## Task to carry out
Print nothing except the lines of the listing below from the line with "- added: garnek [czarny] [534, 102]" to the line with "camera: 55 degrees left, 15 degrees up", each exactly as written, both ends included.

## Extracted entries
= = = = = = =

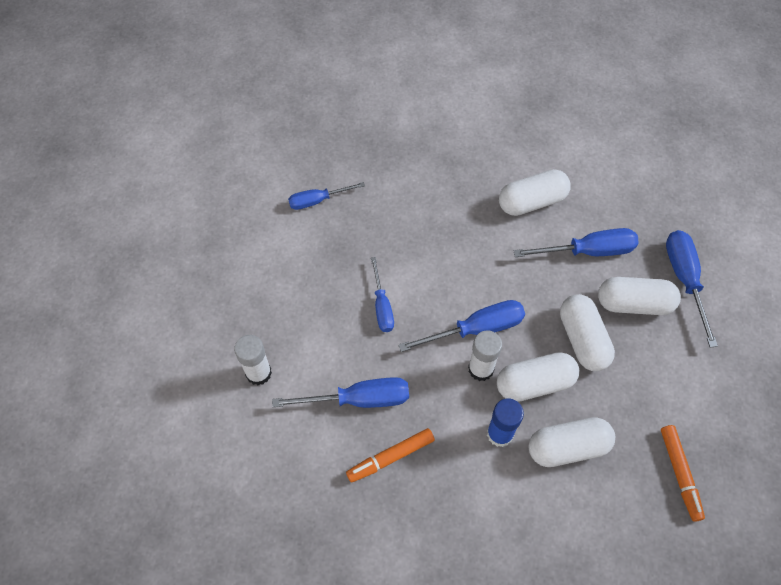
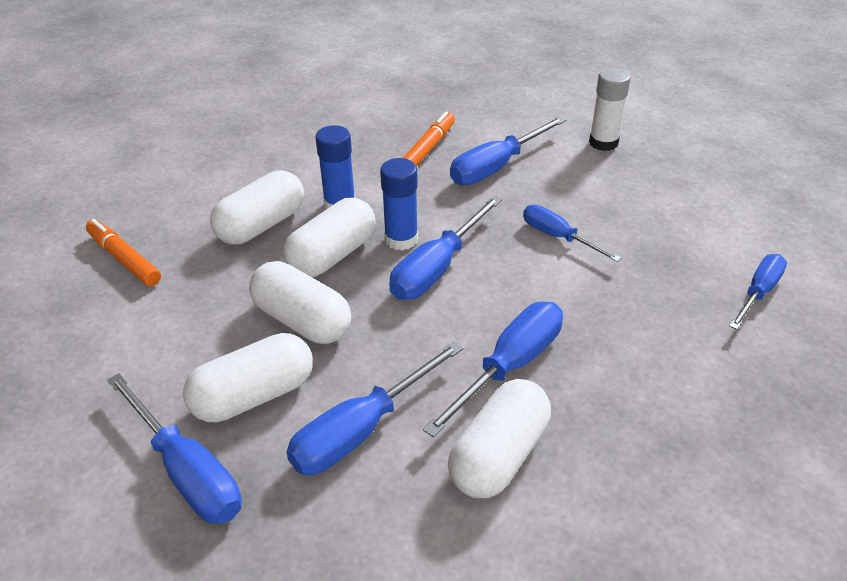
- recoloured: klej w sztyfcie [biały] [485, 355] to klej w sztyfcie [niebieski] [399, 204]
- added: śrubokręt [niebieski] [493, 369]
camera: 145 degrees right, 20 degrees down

= = = = = = =

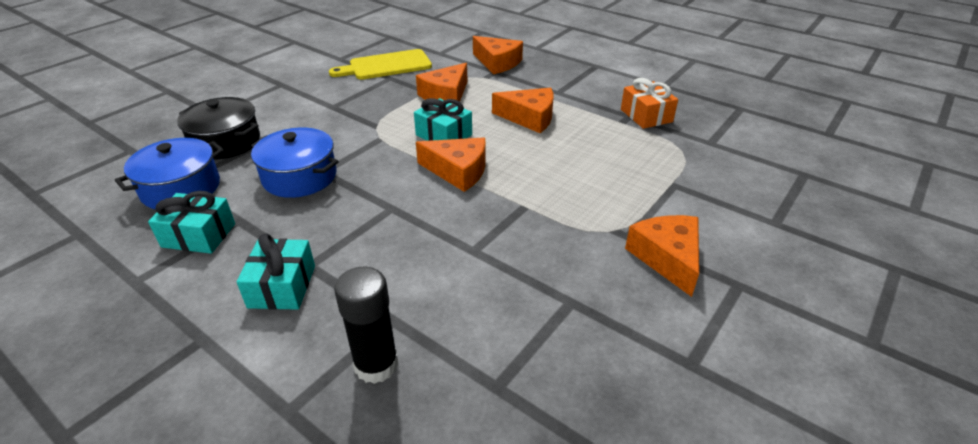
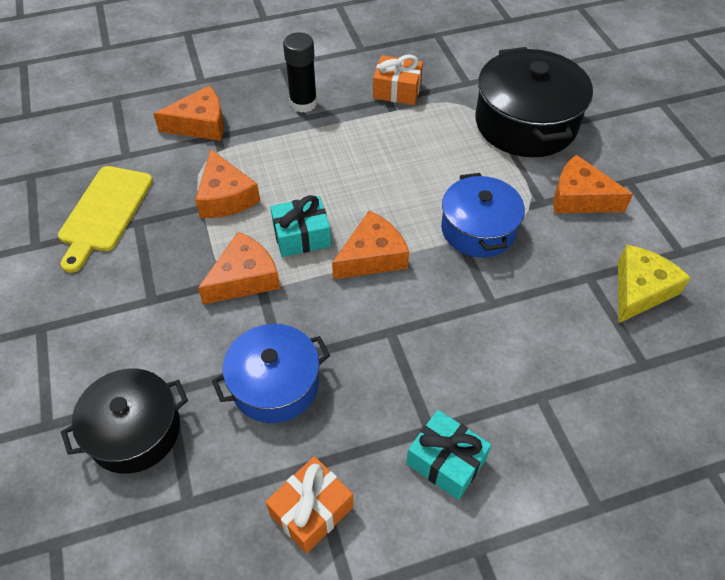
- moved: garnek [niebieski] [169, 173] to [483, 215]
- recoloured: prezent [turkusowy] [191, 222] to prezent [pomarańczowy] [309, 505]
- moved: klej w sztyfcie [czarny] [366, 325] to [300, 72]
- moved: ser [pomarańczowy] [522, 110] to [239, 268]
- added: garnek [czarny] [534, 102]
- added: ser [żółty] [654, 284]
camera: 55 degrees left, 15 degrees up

= = = = = = =

## Result for this task
- added: garnek [czarny] [534, 102]
- added: ser [żółty] [654, 284]
camera: 55 degrees left, 15 degrees up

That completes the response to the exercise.